§ **Task item**:
The full listing, copied exactly and free of pictures, is the expected reply.

§ **Information provided**:
'''

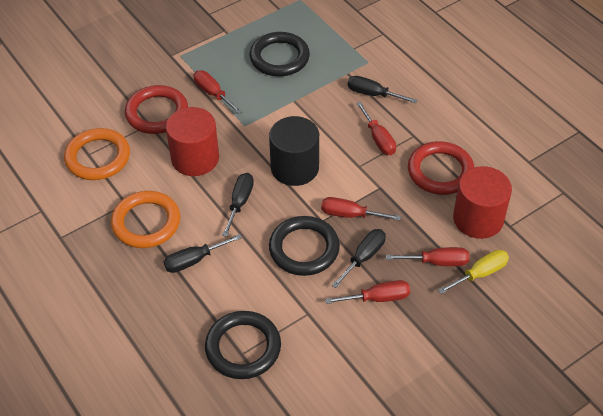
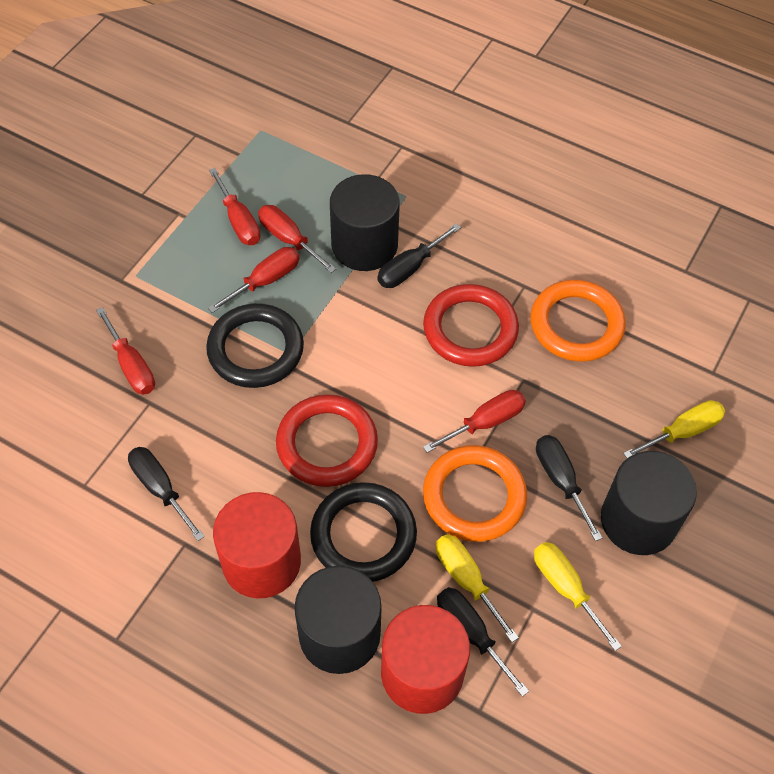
black cylinder: 1 -> 3
black ring: 3 -> 2
yellow screwdriver: 1 -> 3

'''

§ **Completed exercise**:
black cylinder: 1 -> 3
black ring: 3 -> 2
yellow screwdriver: 1 -> 3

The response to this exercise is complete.